#### What the task requires
Output as a JSON list of strings, one string per line, the stretch of entries from the start through the line containing "purple circle: moved 27 px up".

(Stored items)
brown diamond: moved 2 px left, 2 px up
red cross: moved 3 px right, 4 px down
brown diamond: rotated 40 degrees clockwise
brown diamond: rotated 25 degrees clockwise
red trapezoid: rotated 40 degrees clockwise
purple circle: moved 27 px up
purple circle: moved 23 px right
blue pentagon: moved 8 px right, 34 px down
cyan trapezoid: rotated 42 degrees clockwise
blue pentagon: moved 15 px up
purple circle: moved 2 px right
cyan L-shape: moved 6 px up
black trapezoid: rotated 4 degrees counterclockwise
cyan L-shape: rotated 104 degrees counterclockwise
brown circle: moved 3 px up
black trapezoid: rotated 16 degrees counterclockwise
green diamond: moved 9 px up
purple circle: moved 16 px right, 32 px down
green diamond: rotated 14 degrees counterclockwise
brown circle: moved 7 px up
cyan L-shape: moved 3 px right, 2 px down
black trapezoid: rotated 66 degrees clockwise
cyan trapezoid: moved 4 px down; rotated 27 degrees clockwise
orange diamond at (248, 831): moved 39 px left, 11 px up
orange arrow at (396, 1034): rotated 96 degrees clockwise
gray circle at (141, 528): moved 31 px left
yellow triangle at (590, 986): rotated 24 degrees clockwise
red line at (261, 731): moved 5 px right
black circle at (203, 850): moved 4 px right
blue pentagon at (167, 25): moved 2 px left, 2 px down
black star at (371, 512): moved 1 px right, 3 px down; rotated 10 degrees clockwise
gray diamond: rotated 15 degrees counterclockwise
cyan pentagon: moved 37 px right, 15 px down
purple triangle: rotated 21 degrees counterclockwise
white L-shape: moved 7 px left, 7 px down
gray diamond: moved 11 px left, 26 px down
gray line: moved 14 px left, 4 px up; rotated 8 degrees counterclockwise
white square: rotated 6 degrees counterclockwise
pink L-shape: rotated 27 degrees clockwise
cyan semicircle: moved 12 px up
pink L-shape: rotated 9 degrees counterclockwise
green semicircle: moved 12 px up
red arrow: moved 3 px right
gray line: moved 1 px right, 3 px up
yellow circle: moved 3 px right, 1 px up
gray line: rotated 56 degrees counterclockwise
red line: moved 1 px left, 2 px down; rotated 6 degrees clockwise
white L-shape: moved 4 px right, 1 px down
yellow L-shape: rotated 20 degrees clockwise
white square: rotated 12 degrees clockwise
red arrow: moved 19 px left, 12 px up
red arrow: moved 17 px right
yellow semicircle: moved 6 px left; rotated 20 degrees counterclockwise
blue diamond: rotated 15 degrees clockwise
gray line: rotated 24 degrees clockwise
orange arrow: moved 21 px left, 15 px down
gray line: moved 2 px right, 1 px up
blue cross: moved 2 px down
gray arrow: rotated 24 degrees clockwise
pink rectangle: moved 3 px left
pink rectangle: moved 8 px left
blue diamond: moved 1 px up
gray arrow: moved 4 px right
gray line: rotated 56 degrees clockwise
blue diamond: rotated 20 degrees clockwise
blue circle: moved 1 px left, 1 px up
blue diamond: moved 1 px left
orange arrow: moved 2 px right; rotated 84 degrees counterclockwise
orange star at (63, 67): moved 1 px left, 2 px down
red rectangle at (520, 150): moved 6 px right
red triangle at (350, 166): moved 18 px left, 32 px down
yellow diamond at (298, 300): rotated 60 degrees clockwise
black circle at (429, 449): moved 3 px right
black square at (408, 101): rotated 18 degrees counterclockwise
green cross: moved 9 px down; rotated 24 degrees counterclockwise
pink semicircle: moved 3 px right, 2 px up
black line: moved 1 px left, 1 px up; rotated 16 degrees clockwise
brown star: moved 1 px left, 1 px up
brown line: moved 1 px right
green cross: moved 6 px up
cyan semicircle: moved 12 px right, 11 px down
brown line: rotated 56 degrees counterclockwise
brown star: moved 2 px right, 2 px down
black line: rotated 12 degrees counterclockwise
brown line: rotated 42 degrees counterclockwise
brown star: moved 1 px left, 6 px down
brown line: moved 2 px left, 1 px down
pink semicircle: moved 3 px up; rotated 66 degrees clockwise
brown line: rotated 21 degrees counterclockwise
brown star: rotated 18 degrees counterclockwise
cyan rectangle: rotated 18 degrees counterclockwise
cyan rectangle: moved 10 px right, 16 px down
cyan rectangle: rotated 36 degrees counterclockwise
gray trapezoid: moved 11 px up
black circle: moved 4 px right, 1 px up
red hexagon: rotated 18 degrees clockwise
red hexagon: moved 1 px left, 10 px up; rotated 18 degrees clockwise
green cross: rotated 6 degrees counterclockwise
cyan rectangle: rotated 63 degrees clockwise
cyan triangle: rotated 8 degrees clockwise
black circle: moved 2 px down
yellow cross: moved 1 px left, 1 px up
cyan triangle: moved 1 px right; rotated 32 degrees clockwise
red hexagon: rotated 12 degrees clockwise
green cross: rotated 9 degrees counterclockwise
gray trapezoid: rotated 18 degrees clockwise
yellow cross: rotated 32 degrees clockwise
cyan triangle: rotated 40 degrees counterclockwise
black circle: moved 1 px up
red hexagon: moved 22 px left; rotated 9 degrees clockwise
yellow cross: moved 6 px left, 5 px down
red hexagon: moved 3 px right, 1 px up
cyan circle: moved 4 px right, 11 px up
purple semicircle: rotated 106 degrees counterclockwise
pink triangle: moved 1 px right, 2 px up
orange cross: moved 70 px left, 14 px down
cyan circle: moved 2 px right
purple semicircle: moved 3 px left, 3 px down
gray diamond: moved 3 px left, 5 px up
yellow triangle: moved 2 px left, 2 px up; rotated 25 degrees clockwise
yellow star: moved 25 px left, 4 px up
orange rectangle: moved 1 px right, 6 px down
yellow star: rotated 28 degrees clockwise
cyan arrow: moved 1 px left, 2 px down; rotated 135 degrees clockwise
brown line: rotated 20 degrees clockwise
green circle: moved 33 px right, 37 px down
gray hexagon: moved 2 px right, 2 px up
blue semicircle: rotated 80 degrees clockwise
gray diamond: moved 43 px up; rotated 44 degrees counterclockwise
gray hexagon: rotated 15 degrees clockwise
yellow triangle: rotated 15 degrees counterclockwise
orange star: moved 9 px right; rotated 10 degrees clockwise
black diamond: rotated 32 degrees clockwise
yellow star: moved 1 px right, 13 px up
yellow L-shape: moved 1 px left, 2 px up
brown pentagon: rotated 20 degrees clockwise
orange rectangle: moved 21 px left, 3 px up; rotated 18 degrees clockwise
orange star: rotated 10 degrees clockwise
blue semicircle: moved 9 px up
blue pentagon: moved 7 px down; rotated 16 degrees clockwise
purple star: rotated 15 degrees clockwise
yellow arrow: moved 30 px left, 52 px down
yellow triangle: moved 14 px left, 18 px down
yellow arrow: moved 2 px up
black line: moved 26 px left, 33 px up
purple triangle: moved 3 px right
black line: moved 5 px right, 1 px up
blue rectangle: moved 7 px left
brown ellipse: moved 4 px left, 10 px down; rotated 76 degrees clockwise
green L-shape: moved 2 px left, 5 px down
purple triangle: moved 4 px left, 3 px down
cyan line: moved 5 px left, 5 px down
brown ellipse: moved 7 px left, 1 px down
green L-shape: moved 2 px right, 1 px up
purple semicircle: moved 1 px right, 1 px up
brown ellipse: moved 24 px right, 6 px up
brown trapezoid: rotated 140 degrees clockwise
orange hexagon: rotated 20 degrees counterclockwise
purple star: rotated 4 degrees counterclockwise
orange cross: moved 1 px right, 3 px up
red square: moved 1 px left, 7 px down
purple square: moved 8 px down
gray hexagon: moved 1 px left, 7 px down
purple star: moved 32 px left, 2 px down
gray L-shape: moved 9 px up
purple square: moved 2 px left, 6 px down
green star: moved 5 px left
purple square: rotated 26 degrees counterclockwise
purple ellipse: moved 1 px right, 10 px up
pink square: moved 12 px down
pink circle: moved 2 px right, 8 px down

#### Correct answer
[
  "brown diamond: moved 2 px left, 2 px up",
  "red cross: moved 3 px right, 4 px down",
  "brown diamond: rotated 40 degrees clockwise",
  "brown diamond: rotated 25 degrees clockwise",
  "red trapezoid: rotated 40 degrees clockwise",
  "purple circle: moved 27 px up"
]